> **What is expected**
Nothing outside the range is to be copied. From the entries below, reproduce exactly the lines starting at the one with "red notebook: 10 -> 8" and ending at the one with "turquoise tree: 6 -> 7", without pictures.

> **Data for this task**
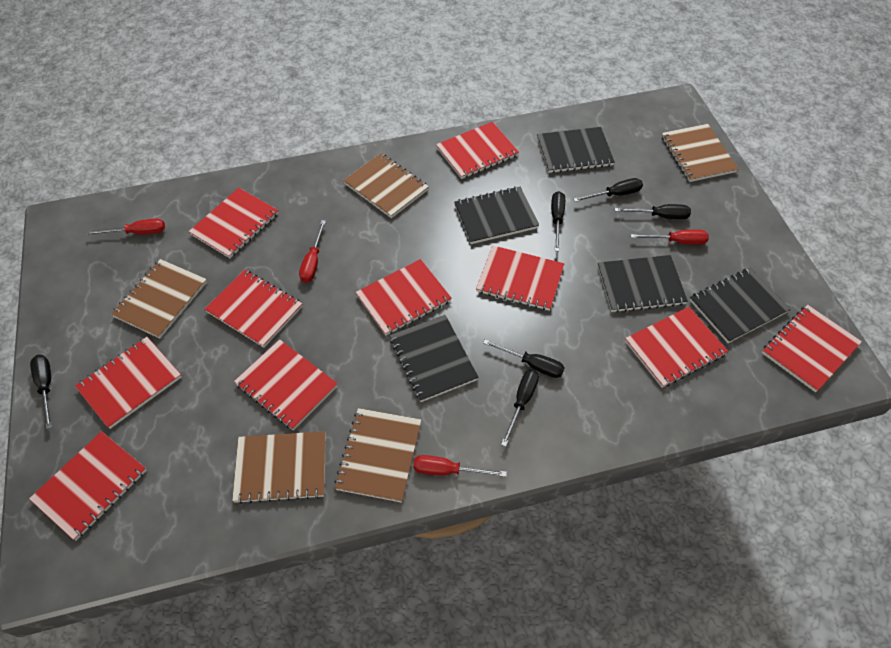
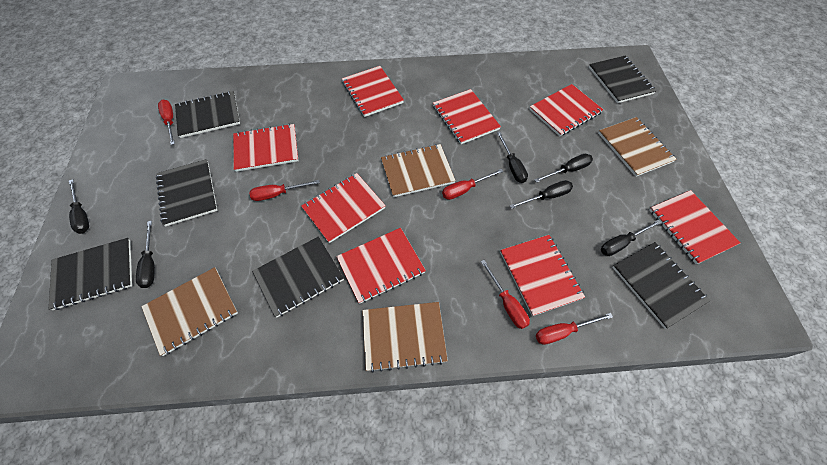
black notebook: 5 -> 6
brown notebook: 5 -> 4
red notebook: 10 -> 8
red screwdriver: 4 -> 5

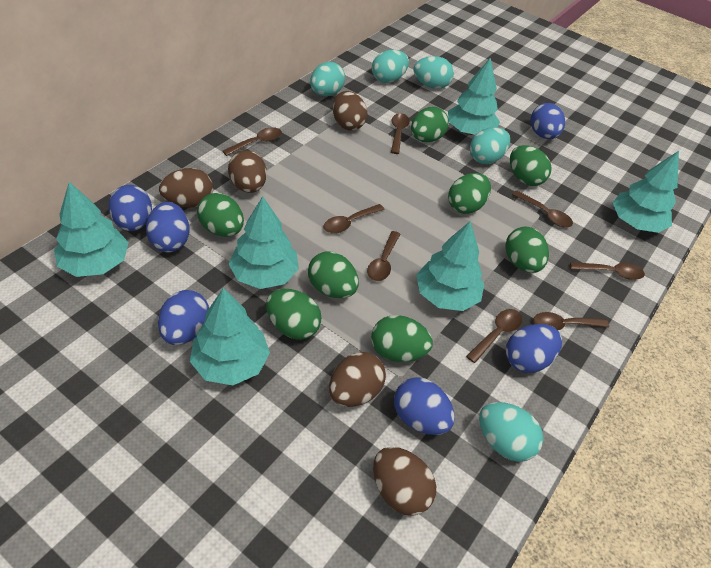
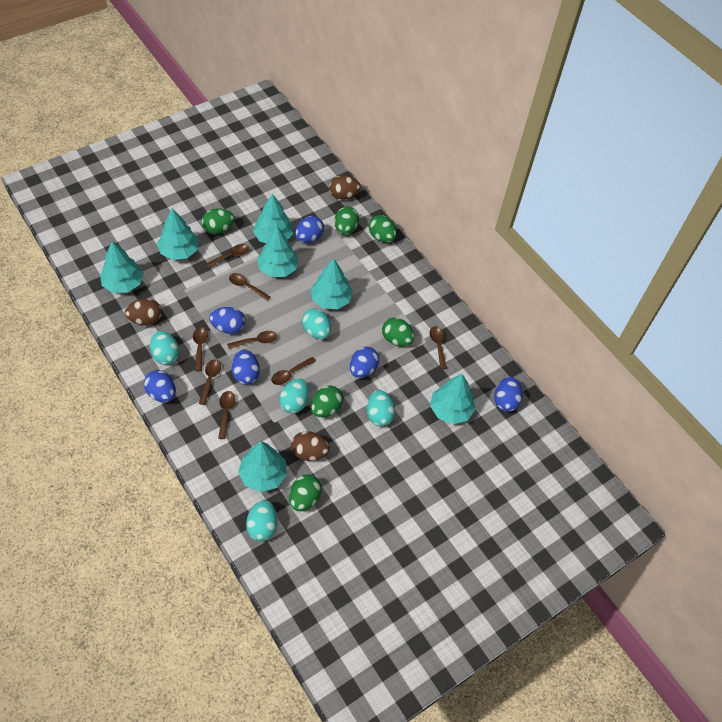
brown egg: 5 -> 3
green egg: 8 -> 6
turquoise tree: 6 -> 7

...

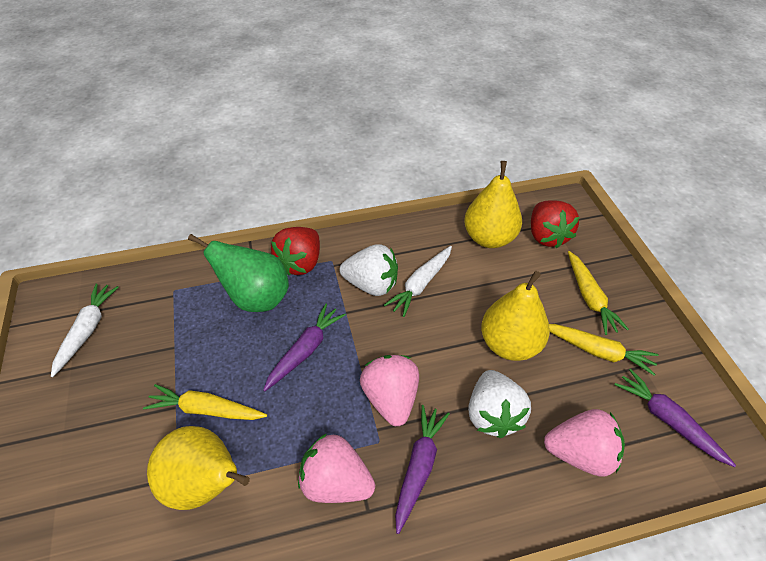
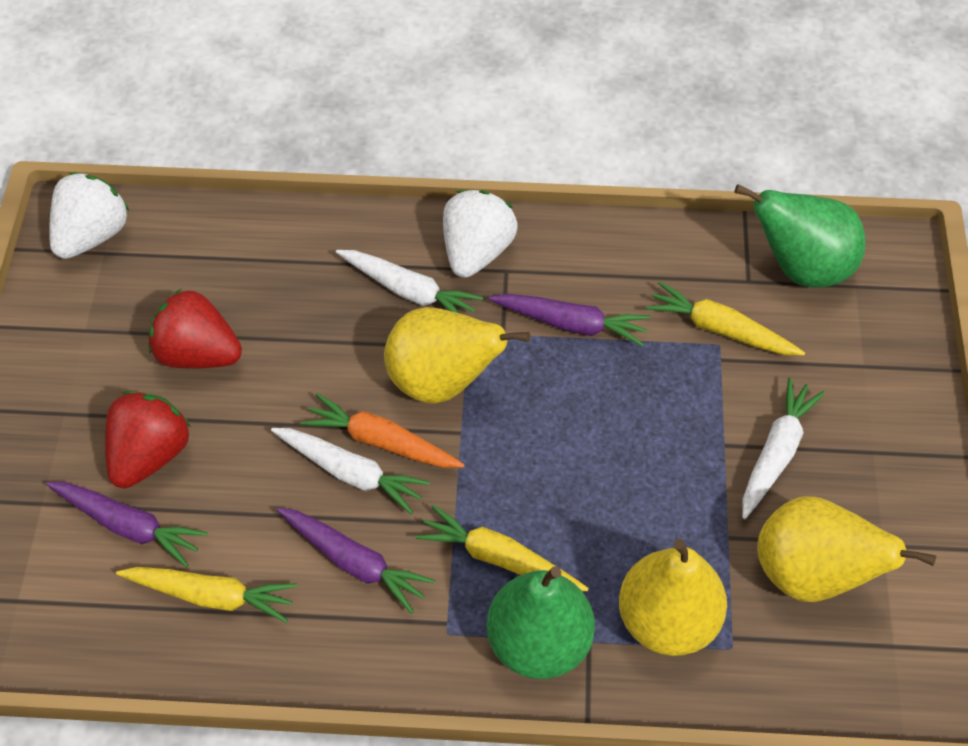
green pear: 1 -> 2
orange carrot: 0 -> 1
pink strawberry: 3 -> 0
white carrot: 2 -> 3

---

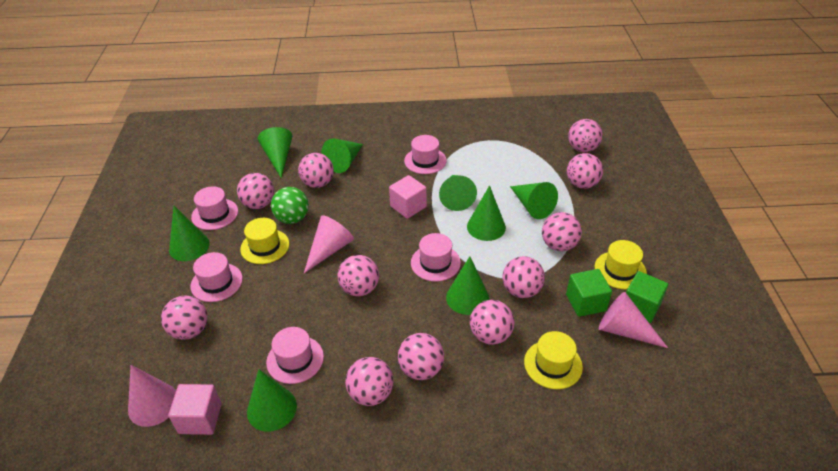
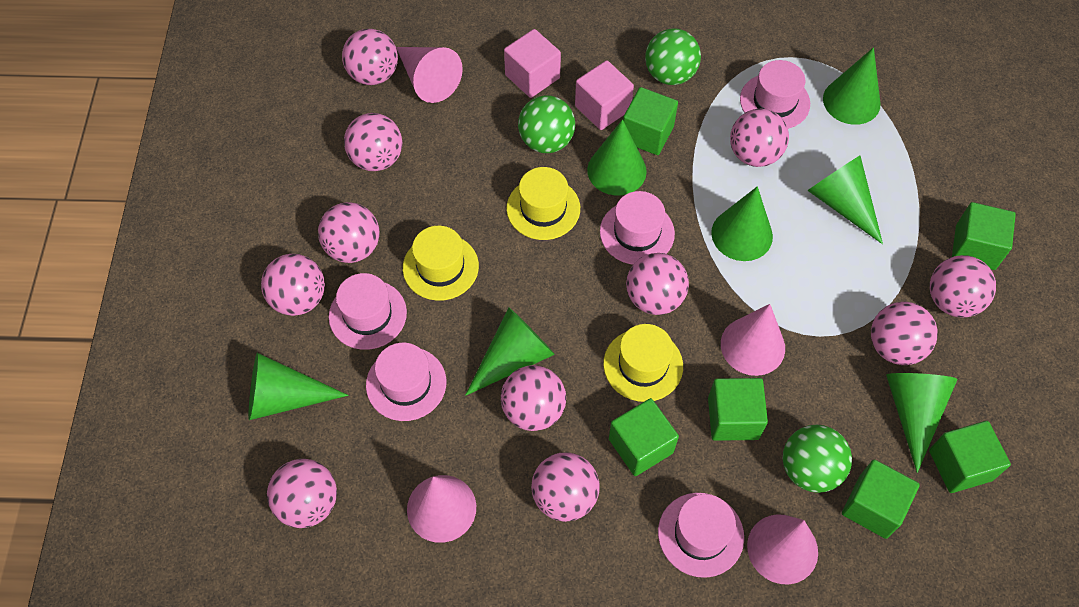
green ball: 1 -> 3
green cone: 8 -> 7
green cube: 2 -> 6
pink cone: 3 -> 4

> **Answer below**
red notebook: 10 -> 8
red screwdriver: 4 -> 5

brown egg: 5 -> 3
green egg: 8 -> 6
turquoise tree: 6 -> 7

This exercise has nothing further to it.